*Work instructions:* Exact copy, no pictures: reproduce every record below as it stands.
^^^^
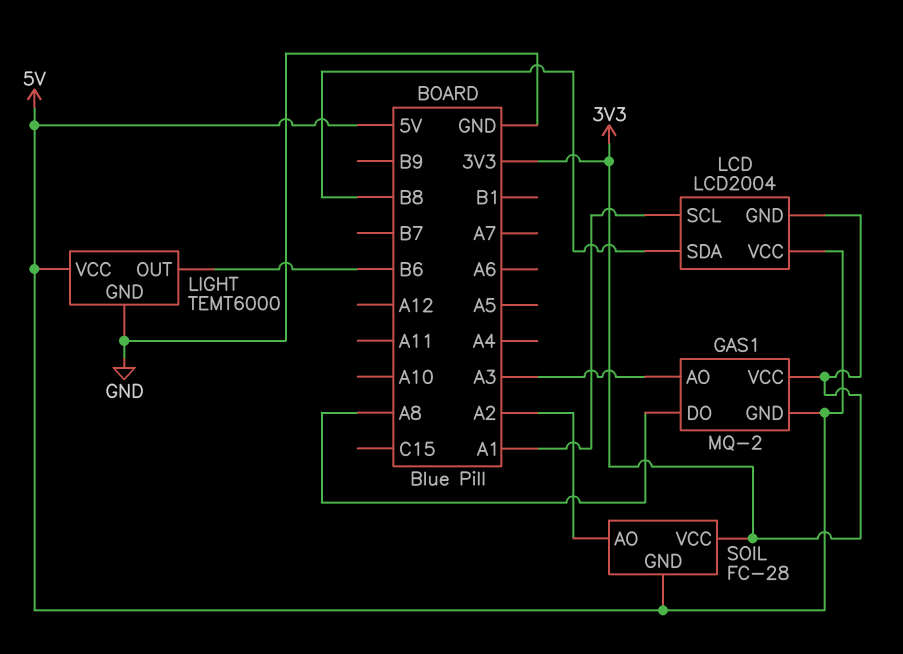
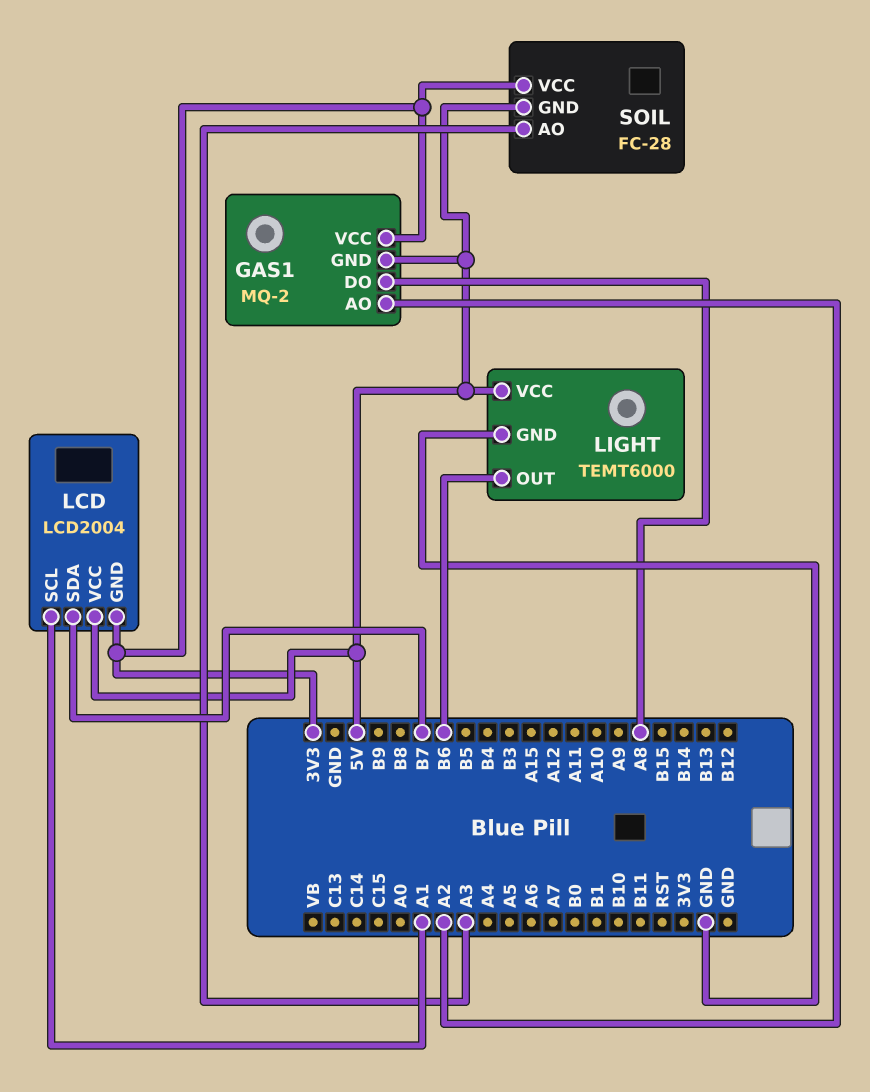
GAS1 pin AO: A3 -> A2
LCD pin SDA: B8 -> B7
SOIL pin AO: A2 -> A3

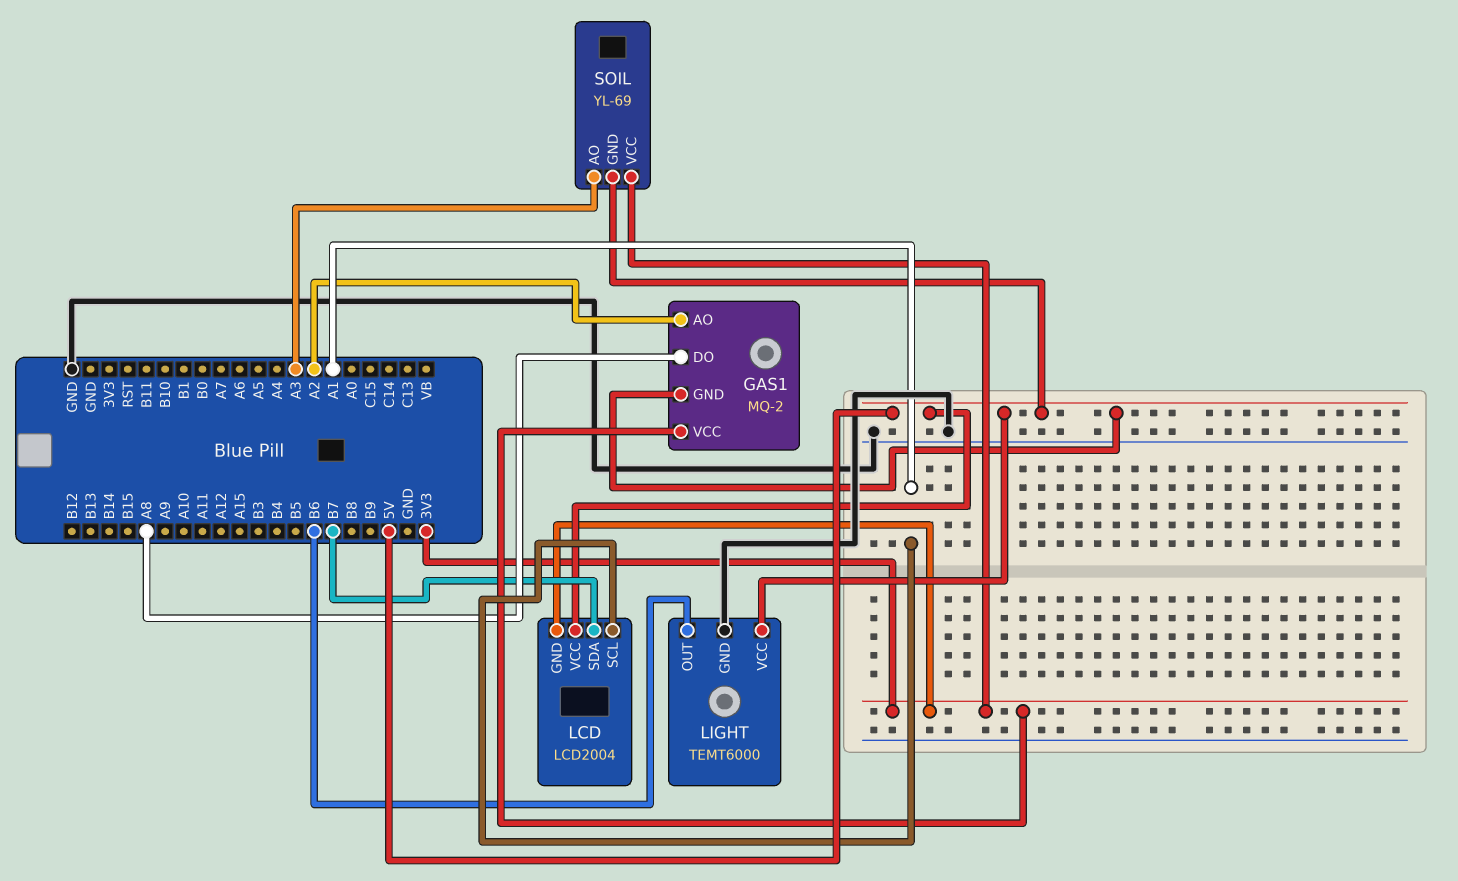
SOIL: FC-28 -> YL-69

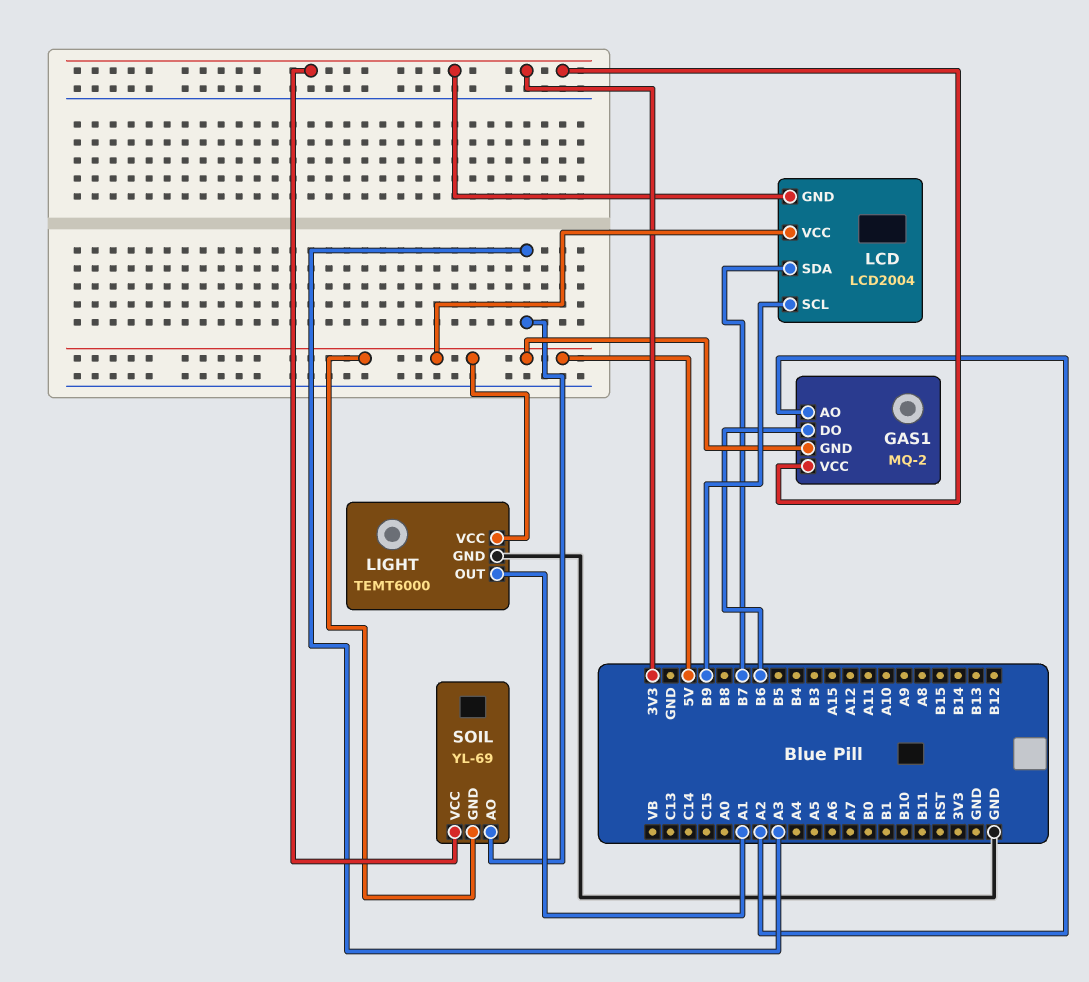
GAS1 pin DO: A8 -> B6
LCD pin SCL: A1 -> B9
LIGHT pin OUT: B6 -> A1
^^^^
*Task solution:*
GAS1 pin AO: A3 -> A2
LCD pin SDA: B8 -> B7
SOIL pin AO: A2 -> A3

SOIL: FC-28 -> YL-69

GAS1 pin DO: A8 -> B6
LCD pin SCL: A1 -> B9
LIGHT pin OUT: B6 -> A1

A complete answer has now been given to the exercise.